(Collected data)
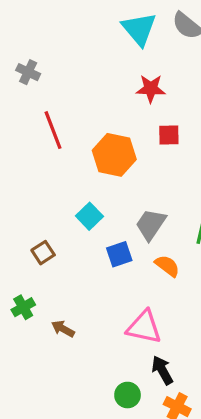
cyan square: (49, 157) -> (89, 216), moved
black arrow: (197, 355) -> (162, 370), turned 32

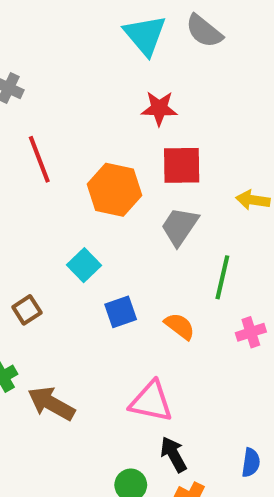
red square: (169, 135) -> (182, 165), size x1.5
gray trapezoid: (151, 224) -> (180, 226), moved
brown arrow: (63, 329) -> (51, 403), size x1.6

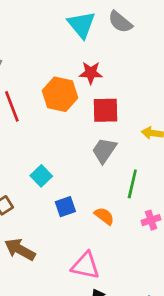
orange hexagon: (114, 190) -> (60, 94), moved
brown arrow: (51, 403) -> (20, 249), moved

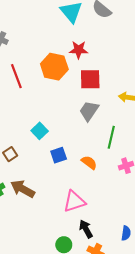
pink triangle: (85, 266) -> (74, 202), turned -30

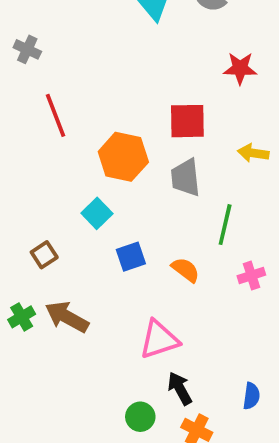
red star: (79, 50) -> (240, 68), moved
orange hexagon: (54, 67) -> (123, 157), moved
gray trapezoid: (89, 111) -> (185, 178), turned -40

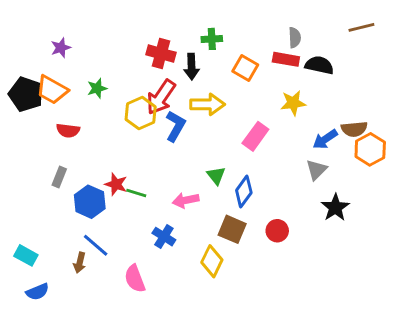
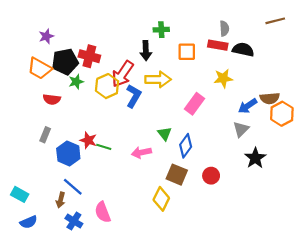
red cross: (161, 54) -> (89, 56), moved
orange square: (245, 68) -> (187, 52), turned -30
green star: (97, 88) -> (76, 82), moved
black pentagon: (26, 94) -> (65, 62), moved, turned -30
blue cross: (164, 237) -> (74, 221), moved

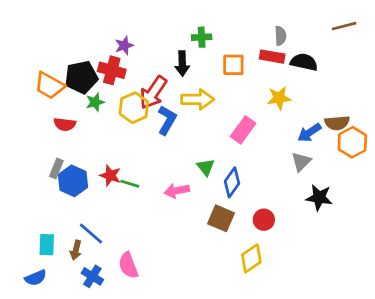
purple star: (46, 36) -> (124, 45), moved
blue hexagon: (68, 154) -> (73, 181), moved
black star: (255, 158) -> (319, 198), turned -30
cyan rectangle: (20, 194) -> (47, 245), moved, turned 63
yellow diamond: (161, 199) -> (251, 258), moved, turned 30

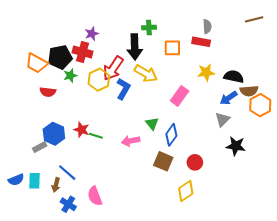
black semicircle: (304, 62) -> (234, 77), moved
black arrow: (182, 63) -> (135, 47), size x1.4
yellow arrow: (197, 99) -> (146, 73), turned 30
gray rectangle: (56, 169) -> (40, 147), moved, turned 40
blue semicircle: (36, 278) -> (16, 180), moved

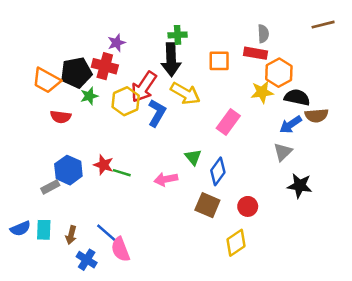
green cross: (149, 28) -> (178, 35), moved
orange hexagon: (260, 105) -> (279, 73), moved
blue line: (67, 173) -> (107, 234), moved

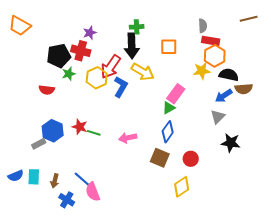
red rectangle: (255, 53) -> (211, 41), moved
orange trapezoid: (46, 80) -> (20, 26), moved
green triangle: (193, 157) -> (169, 108), moved, turned 40

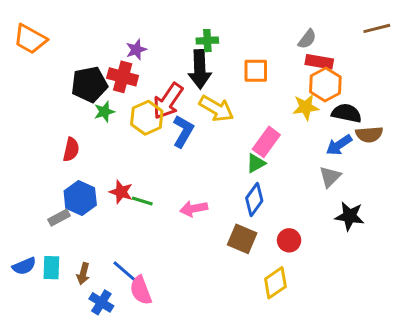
gray semicircle: (203, 26) -> (307, 39), turned 40
red semicircle: (47, 90) -> (71, 150), moved, turned -84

BRIEF - Only the lines from the one containing "blue semicircle: (36, 278)" through the end of the records should be copied, exactly and with both ends included; the pictures should not.

YOUR SOLUTION -
blue semicircle: (36, 278) -> (16, 180), moved

green cross: (149, 28) -> (178, 35), moved
orange hexagon: (260, 105) -> (279, 73), moved
blue line: (67, 173) -> (107, 234), moved

red rectangle: (255, 53) -> (211, 41), moved
orange trapezoid: (46, 80) -> (20, 26), moved
green triangle: (193, 157) -> (169, 108), moved, turned 40

gray semicircle: (203, 26) -> (307, 39), turned 40
red semicircle: (47, 90) -> (71, 150), moved, turned -84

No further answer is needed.